> **SUPPLIED MATERIAL**
⁂

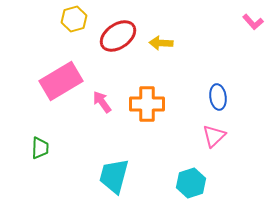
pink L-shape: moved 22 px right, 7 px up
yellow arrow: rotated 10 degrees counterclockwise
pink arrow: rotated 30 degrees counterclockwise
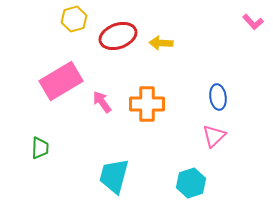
red ellipse: rotated 15 degrees clockwise
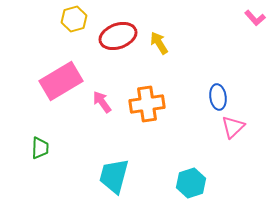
pink L-shape: moved 2 px right, 4 px up
yellow arrow: moved 2 px left; rotated 55 degrees clockwise
orange cross: rotated 8 degrees counterclockwise
pink triangle: moved 19 px right, 9 px up
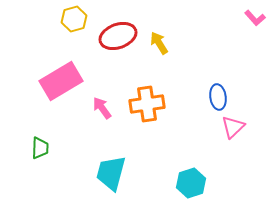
pink arrow: moved 6 px down
cyan trapezoid: moved 3 px left, 3 px up
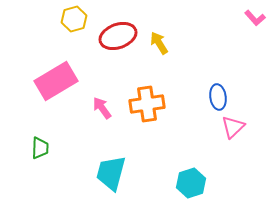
pink rectangle: moved 5 px left
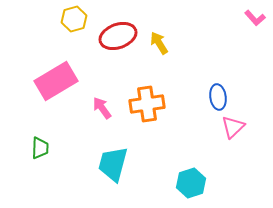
cyan trapezoid: moved 2 px right, 9 px up
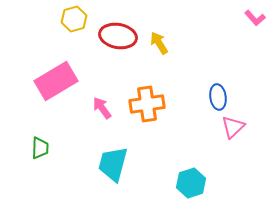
red ellipse: rotated 30 degrees clockwise
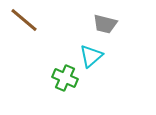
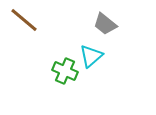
gray trapezoid: rotated 25 degrees clockwise
green cross: moved 7 px up
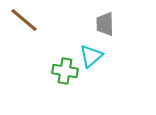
gray trapezoid: rotated 50 degrees clockwise
green cross: rotated 15 degrees counterclockwise
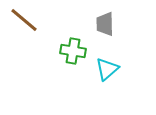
cyan triangle: moved 16 px right, 13 px down
green cross: moved 8 px right, 20 px up
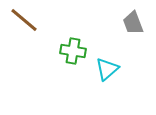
gray trapezoid: moved 28 px right, 1 px up; rotated 20 degrees counterclockwise
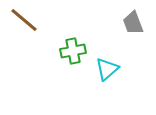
green cross: rotated 20 degrees counterclockwise
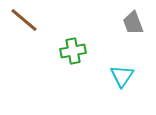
cyan triangle: moved 15 px right, 7 px down; rotated 15 degrees counterclockwise
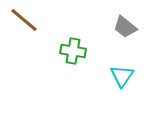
gray trapezoid: moved 8 px left, 4 px down; rotated 30 degrees counterclockwise
green cross: rotated 20 degrees clockwise
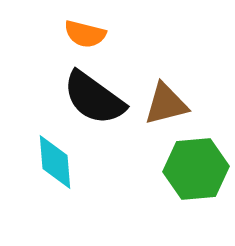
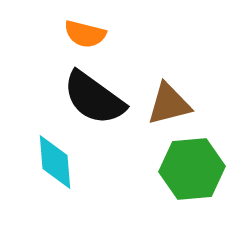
brown triangle: moved 3 px right
green hexagon: moved 4 px left
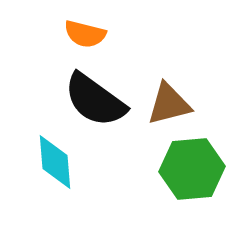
black semicircle: moved 1 px right, 2 px down
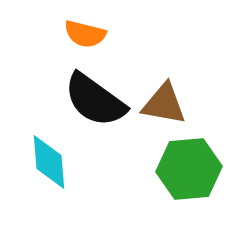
brown triangle: moved 5 px left; rotated 24 degrees clockwise
cyan diamond: moved 6 px left
green hexagon: moved 3 px left
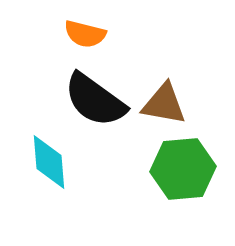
green hexagon: moved 6 px left
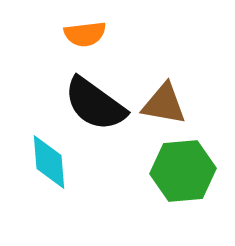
orange semicircle: rotated 21 degrees counterclockwise
black semicircle: moved 4 px down
green hexagon: moved 2 px down
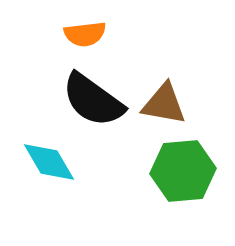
black semicircle: moved 2 px left, 4 px up
cyan diamond: rotated 26 degrees counterclockwise
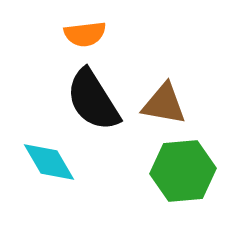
black semicircle: rotated 22 degrees clockwise
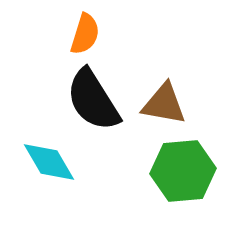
orange semicircle: rotated 66 degrees counterclockwise
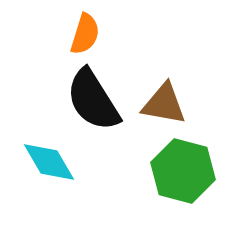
green hexagon: rotated 20 degrees clockwise
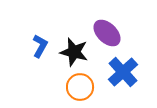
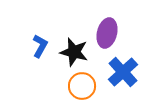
purple ellipse: rotated 60 degrees clockwise
orange circle: moved 2 px right, 1 px up
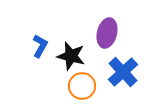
black star: moved 3 px left, 4 px down
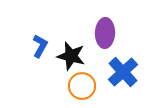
purple ellipse: moved 2 px left; rotated 12 degrees counterclockwise
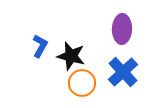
purple ellipse: moved 17 px right, 4 px up
orange circle: moved 3 px up
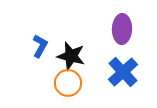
orange circle: moved 14 px left
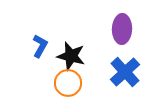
blue cross: moved 2 px right
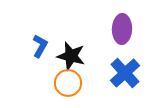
blue cross: moved 1 px down
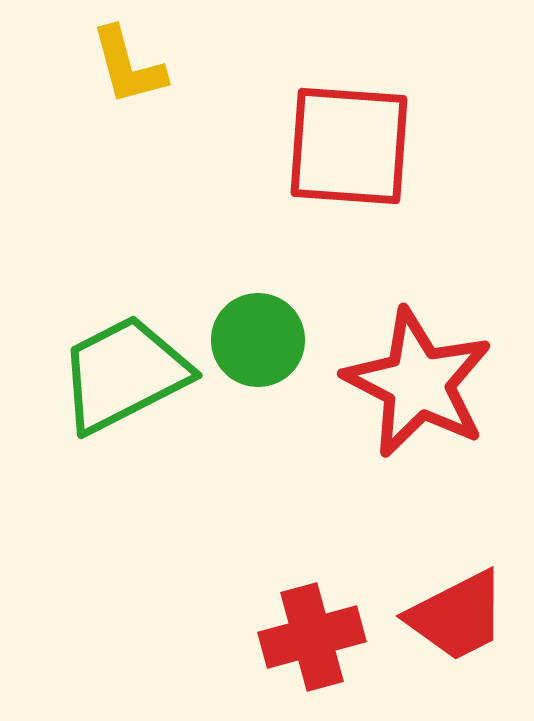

⁂

> **WRITTEN EXERCISE**
Which rows above contain the word "hexagon"? Copy out each of those rows in full.

> **WORKED ANSWER**
green hexagon: moved 4 px left
green hexagon: moved 3 px left
green hexagon: moved 6 px left
green hexagon: moved 2 px down
green hexagon: rotated 20 degrees clockwise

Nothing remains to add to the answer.